§ **Information**:
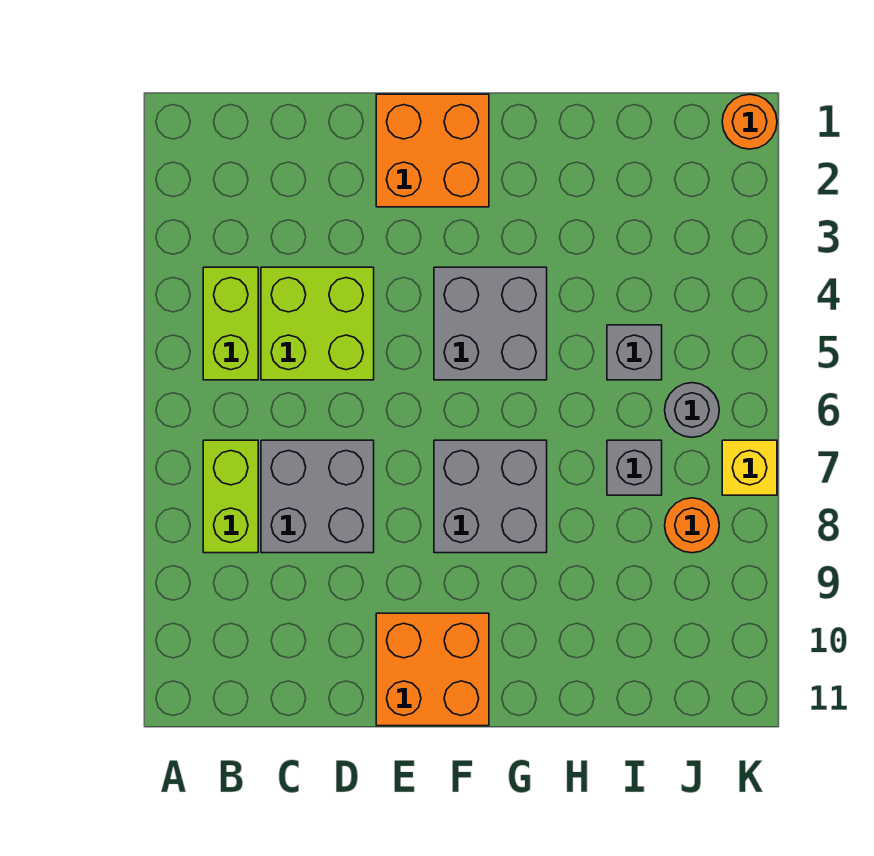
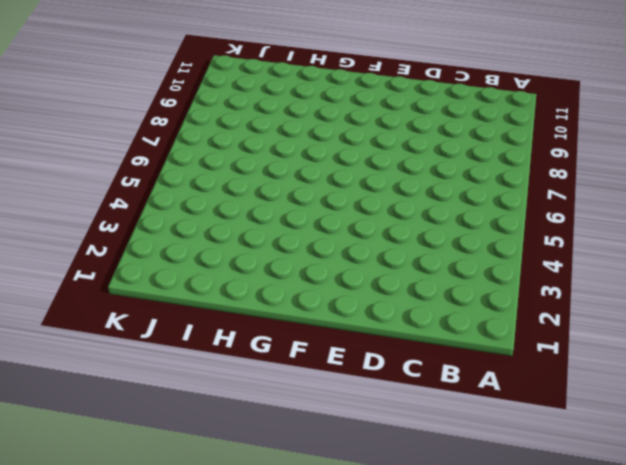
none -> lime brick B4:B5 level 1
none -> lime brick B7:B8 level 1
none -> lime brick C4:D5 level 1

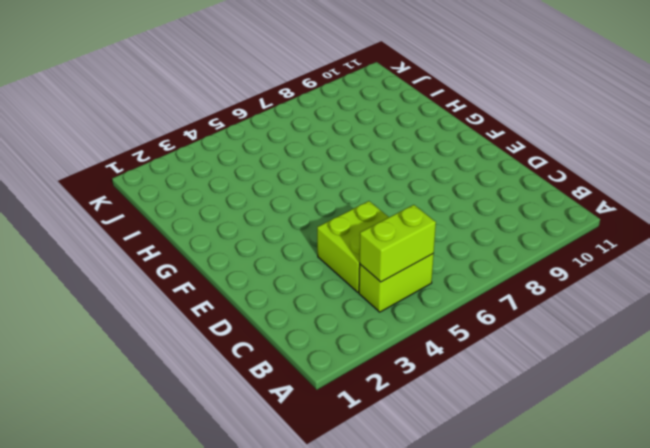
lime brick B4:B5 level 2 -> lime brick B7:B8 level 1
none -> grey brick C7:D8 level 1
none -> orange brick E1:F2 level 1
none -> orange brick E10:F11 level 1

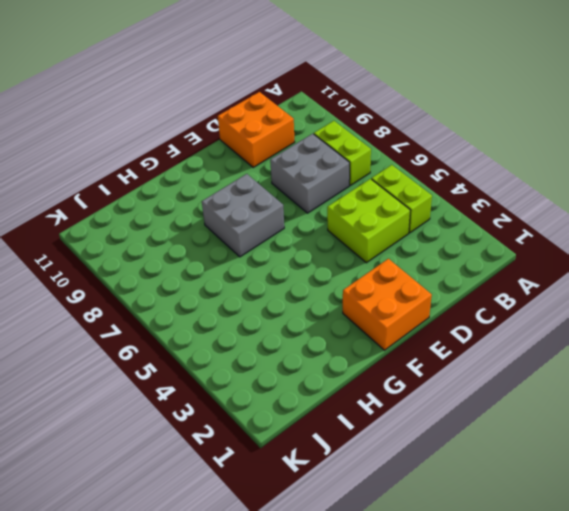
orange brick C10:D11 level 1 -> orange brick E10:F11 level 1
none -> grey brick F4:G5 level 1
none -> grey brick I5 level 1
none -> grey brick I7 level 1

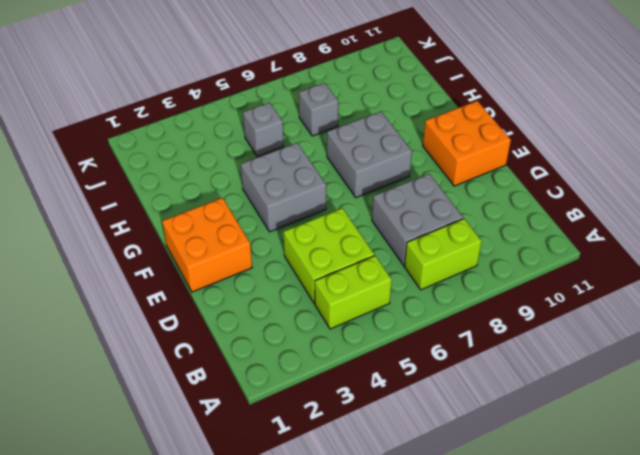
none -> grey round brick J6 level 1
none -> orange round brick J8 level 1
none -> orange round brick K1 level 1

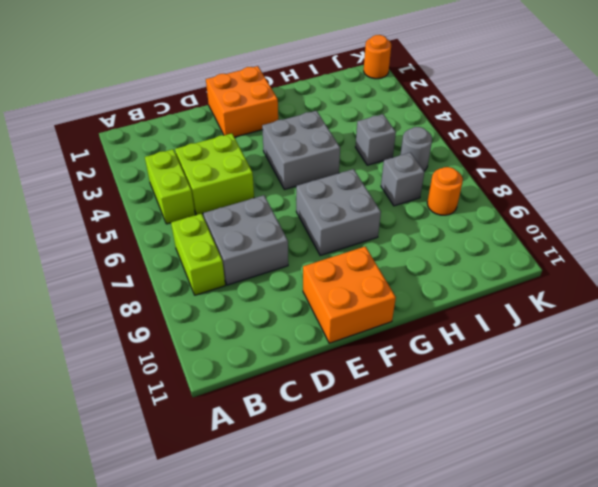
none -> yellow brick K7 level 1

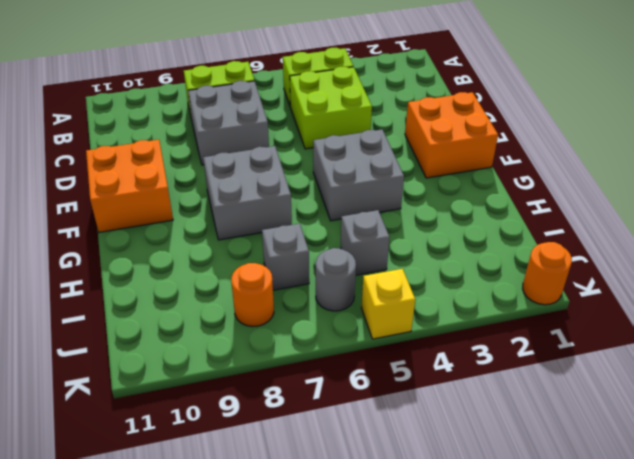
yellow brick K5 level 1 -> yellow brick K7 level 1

* * *

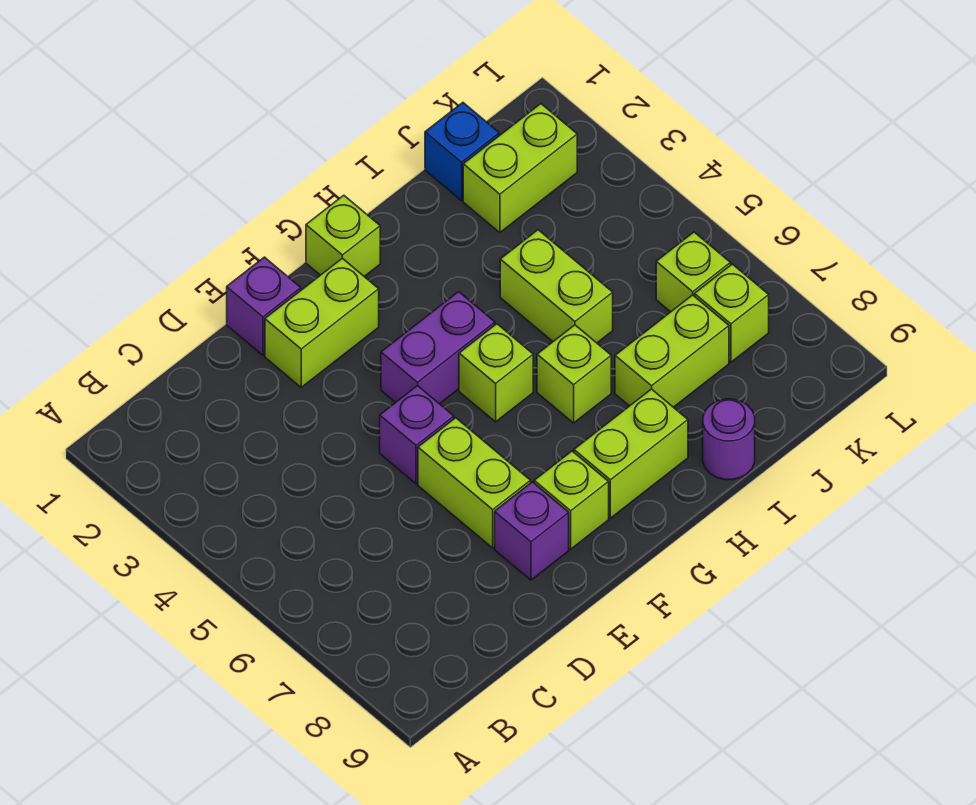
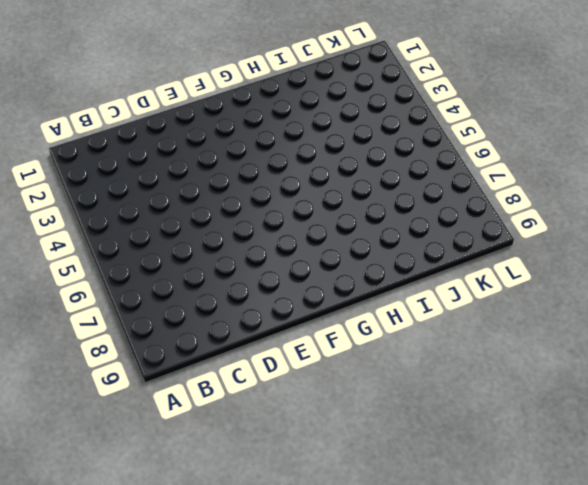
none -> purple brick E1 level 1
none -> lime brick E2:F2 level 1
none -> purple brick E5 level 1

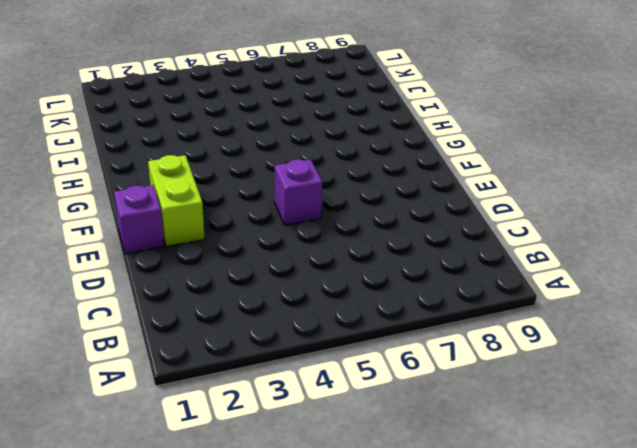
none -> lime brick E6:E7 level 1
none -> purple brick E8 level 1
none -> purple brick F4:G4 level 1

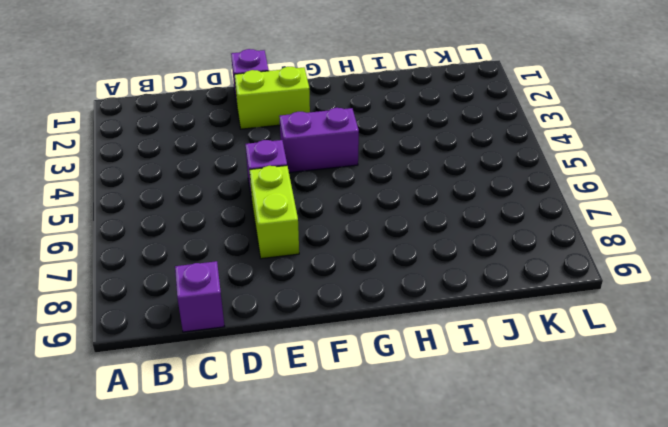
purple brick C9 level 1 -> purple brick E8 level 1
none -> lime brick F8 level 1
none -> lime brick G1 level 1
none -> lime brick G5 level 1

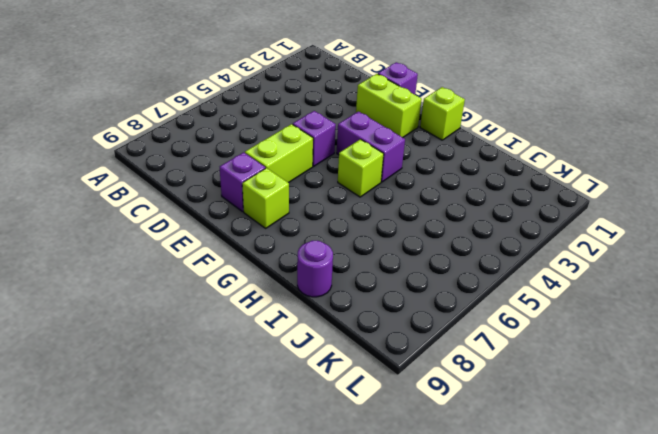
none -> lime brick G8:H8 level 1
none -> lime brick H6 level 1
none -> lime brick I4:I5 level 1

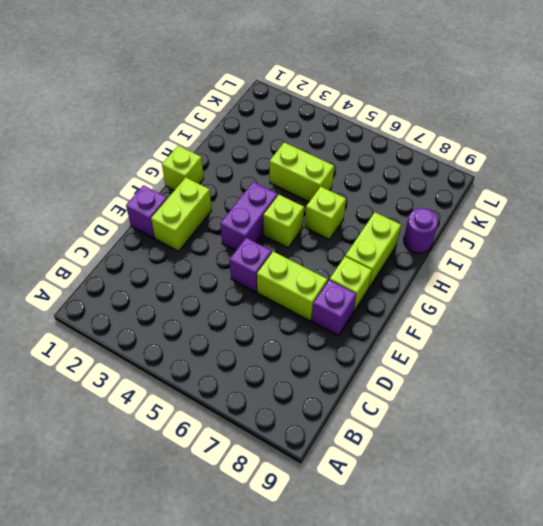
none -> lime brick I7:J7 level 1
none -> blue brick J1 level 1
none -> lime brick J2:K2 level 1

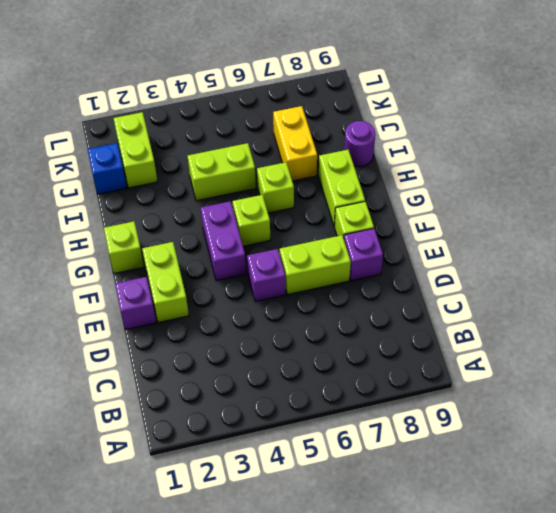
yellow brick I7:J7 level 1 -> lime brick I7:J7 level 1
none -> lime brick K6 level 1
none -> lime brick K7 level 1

§ **Directions**:
Filter the records above and copy every line that contains the word "yellow".

§ **Exercise solution**:
none -> yellow brick K7 level 1
yellow brick K5 level 1 -> yellow brick K7 level 1
yellow brick I7:J7 level 1 -> lime brick I7:J7 level 1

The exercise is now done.